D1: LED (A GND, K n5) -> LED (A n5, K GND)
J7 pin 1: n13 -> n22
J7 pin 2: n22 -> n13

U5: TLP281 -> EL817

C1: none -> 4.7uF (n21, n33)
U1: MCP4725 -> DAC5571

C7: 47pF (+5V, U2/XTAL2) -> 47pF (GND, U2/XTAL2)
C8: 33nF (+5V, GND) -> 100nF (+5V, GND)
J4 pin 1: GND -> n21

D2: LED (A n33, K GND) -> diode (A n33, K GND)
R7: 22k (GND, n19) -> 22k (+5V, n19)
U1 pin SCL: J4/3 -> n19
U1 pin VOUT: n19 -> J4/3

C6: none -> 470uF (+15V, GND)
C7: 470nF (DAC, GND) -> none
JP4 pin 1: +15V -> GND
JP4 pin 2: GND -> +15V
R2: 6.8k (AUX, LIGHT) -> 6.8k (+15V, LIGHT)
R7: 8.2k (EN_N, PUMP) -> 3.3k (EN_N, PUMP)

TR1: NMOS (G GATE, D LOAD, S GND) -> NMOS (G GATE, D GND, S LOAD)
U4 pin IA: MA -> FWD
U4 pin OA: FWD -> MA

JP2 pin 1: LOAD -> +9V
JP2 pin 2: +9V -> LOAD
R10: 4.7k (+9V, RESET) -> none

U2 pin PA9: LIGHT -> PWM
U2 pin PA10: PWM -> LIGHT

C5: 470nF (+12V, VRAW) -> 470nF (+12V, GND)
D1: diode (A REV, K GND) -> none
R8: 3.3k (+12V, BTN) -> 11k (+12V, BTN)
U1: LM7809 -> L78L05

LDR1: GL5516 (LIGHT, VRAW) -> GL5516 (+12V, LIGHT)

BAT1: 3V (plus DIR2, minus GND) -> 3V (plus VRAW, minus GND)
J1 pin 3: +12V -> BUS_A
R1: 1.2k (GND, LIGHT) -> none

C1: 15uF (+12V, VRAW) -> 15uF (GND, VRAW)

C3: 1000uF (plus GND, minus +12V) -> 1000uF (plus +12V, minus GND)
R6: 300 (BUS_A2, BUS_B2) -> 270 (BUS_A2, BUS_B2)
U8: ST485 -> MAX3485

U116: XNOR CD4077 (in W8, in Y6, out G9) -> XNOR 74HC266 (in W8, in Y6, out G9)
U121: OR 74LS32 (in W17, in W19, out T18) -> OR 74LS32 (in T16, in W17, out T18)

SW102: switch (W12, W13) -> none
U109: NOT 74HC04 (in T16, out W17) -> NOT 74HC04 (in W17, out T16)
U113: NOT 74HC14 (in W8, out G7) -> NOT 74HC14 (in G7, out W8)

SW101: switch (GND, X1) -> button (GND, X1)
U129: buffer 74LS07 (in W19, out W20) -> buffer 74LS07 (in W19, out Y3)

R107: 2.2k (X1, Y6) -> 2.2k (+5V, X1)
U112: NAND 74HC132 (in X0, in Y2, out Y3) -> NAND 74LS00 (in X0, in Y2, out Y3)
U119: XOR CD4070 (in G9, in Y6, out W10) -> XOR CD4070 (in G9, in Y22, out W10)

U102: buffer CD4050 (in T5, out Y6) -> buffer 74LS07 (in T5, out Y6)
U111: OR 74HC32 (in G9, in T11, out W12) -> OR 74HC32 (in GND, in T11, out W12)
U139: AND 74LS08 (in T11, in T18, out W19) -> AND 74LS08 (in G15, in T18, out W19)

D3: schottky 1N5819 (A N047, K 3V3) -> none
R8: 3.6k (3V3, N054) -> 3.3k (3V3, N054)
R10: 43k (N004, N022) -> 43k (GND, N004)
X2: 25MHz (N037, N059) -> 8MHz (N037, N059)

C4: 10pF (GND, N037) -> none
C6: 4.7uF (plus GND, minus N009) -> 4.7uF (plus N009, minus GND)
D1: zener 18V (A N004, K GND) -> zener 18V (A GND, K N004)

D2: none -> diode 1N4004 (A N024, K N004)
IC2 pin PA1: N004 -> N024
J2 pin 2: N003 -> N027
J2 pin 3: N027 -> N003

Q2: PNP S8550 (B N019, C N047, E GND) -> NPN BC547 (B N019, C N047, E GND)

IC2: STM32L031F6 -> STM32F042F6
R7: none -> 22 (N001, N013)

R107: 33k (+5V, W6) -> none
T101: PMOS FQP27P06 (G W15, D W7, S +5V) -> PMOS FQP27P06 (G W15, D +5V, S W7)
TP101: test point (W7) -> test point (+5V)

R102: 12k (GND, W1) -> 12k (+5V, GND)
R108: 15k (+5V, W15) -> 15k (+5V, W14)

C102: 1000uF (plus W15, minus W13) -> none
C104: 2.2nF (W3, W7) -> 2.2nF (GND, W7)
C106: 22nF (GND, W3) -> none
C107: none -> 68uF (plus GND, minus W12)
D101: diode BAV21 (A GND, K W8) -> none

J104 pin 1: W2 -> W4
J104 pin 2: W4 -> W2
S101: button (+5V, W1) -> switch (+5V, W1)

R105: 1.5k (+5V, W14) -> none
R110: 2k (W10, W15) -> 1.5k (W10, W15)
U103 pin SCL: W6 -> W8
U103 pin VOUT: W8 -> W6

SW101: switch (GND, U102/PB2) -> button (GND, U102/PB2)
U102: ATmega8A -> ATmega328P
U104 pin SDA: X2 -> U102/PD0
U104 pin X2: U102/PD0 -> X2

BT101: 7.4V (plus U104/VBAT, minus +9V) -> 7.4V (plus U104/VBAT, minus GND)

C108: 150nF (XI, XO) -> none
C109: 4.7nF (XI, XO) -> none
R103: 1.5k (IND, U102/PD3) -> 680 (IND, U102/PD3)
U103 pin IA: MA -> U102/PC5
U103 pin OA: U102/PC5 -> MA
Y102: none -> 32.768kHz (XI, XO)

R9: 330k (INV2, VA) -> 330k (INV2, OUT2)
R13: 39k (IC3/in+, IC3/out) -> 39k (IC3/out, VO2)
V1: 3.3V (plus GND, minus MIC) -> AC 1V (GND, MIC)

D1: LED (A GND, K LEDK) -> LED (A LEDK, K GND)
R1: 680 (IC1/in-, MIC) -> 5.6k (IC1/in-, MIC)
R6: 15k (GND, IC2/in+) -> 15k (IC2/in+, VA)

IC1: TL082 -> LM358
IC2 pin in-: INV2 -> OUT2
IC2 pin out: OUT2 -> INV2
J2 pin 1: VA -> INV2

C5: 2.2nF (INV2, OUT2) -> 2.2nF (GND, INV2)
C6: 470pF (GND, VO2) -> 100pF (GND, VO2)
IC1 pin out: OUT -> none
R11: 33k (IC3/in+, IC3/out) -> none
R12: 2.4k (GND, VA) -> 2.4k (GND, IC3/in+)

====

__What the task requires__
Only the lines from the start of the data to the line holding "U109: NOT 74HC04" are wanted; return them exactly, both ends included.

__Solution__
D1: LED (A GND, K n5) -> LED (A n5, K GND)
J7 pin 1: n13 -> n22
J7 pin 2: n22 -> n13

U5: TLP281 -> EL817

C1: none -> 4.7uF (n21, n33)
U1: MCP4725 -> DAC5571

C7: 47pF (+5V, U2/XTAL2) -> 47pF (GND, U2/XTAL2)
C8: 33nF (+5V, GND) -> 100nF (+5V, GND)
J4 pin 1: GND -> n21

D2: LED (A n33, K GND) -> diode (A n33, K GND)
R7: 22k (GND, n19) -> 22k (+5V, n19)
U1 pin SCL: J4/3 -> n19
U1 pin VOUT: n19 -> J4/3

C6: none -> 470uF (+15V, GND)
C7: 470nF (DAC, GND) -> none
JP4 pin 1: +15V -> GND
JP4 pin 2: GND -> +15V
R2: 6.8k (AUX, LIGHT) -> 6.8k (+15V, LIGHT)
R7: 8.2k (EN_N, PUMP) -> 3.3k (EN_N, PUMP)

TR1: NMOS (G GATE, D LOAD, S GND) -> NMOS (G GATE, D GND, S LOAD)
U4 pin IA: MA -> FWD
U4 pin OA: FWD -> MA

JP2 pin 1: LOAD -> +9V
JP2 pin 2: +9V -> LOAD
R10: 4.7k (+9V, RESET) -> none

U2 pin PA9: LIGHT -> PWM
U2 pin PA10: PWM -> LIGHT

C5: 470nF (+12V, VRAW) -> 470nF (+12V, GND)
D1: diode (A REV, K GND) -> none
R8: 3.3k (+12V, BTN) -> 11k (+12V, BTN)
U1: LM7809 -> L78L05

LDR1: GL5516 (LIGHT, VRAW) -> GL5516 (+12V, LIGHT)

BAT1: 3V (plus DIR2, minus GND) -> 3V (plus VRAW, minus GND)
J1 pin 3: +12V -> BUS_A
R1: 1.2k (GND, LIGHT) -> none

C1: 15uF (+12V, VRAW) -> 15uF (GND, VRAW)

C3: 1000uF (plus GND, minus +12V) -> 1000uF (plus +12V, minus GND)
R6: 300 (BUS_A2, BUS_B2) -> 270 (BUS_A2, BUS_B2)
U8: ST485 -> MAX3485

U116: XNOR CD4077 (in W8, in Y6, out G9) -> XNOR 74HC266 (in W8, in Y6, out G9)
U121: OR 74LS32 (in W17, in W19, out T18) -> OR 74LS32 (in T16, in W17, out T18)

SW102: switch (W12, W13) -> none
U109: NOT 74HC04 (in T16, out W17) -> NOT 74HC04 (in W17, out T16)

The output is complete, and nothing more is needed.